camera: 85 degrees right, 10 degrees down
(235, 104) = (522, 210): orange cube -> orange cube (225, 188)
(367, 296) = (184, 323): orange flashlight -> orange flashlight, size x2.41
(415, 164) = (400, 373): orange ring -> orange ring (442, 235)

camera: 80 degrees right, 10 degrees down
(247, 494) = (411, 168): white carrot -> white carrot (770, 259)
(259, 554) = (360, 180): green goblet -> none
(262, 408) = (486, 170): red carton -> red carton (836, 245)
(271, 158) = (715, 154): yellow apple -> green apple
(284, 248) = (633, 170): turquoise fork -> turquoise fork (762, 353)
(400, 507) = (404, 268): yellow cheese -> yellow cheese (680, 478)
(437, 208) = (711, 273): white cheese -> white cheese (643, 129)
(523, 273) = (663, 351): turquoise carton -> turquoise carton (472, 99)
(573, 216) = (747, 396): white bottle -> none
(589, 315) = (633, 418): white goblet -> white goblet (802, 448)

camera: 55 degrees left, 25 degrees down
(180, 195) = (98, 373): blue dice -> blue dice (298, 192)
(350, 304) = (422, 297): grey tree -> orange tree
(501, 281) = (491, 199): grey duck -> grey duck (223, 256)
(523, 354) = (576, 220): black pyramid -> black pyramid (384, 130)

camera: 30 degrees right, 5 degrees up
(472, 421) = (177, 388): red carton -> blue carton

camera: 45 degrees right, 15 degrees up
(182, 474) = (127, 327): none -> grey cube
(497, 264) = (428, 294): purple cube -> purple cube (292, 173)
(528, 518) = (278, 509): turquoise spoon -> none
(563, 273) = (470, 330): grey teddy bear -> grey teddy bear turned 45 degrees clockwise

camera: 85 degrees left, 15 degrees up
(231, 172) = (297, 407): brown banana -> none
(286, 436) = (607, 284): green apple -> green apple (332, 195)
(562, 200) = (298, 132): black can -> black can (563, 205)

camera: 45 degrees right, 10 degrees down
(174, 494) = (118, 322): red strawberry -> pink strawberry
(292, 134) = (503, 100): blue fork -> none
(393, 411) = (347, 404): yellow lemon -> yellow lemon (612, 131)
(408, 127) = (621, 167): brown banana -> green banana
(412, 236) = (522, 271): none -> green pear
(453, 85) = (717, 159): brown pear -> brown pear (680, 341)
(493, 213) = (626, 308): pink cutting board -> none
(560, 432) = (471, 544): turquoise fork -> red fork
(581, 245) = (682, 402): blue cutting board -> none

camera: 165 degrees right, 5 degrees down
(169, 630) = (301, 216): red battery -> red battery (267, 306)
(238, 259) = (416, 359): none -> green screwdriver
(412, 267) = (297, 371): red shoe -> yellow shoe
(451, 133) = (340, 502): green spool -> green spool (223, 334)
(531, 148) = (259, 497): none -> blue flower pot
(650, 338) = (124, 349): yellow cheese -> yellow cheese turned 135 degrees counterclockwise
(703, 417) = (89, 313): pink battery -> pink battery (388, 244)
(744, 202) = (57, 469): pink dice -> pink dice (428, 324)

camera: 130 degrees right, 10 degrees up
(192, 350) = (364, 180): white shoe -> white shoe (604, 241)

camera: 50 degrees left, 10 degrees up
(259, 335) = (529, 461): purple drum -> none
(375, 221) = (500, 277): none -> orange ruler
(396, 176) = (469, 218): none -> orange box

:::

Repeat word for word every line from the start of the entries to the line holding "(573, 216) = (747, 396): white bottle -> none", inclusive, and nothing else.

camera: 85 degrees right, 10 degrees down
(235, 104) = (522, 210): orange cube -> orange cube (225, 188)
(367, 296) = (184, 323): orange flashlight -> orange flashlight, size x2.41
(415, 164) = (400, 373): orange ring -> orange ring (442, 235)

camera: 80 degrees right, 10 degrees down
(247, 494) = (411, 168): white carrot -> white carrot (770, 259)
(259, 554) = (360, 180): green goblet -> none
(262, 408) = (486, 170): red carton -> red carton (836, 245)
(271, 158) = (715, 154): yellow apple -> green apple
(284, 248) = (633, 170): turquoise fork -> turquoise fork (762, 353)
(400, 507) = (404, 268): yellow cheese -> yellow cheese (680, 478)
(437, 208) = (711, 273): white cheese -> white cheese (643, 129)
(523, 273) = (663, 351): turquoise carton -> turquoise carton (472, 99)
(573, 216) = (747, 396): white bottle -> none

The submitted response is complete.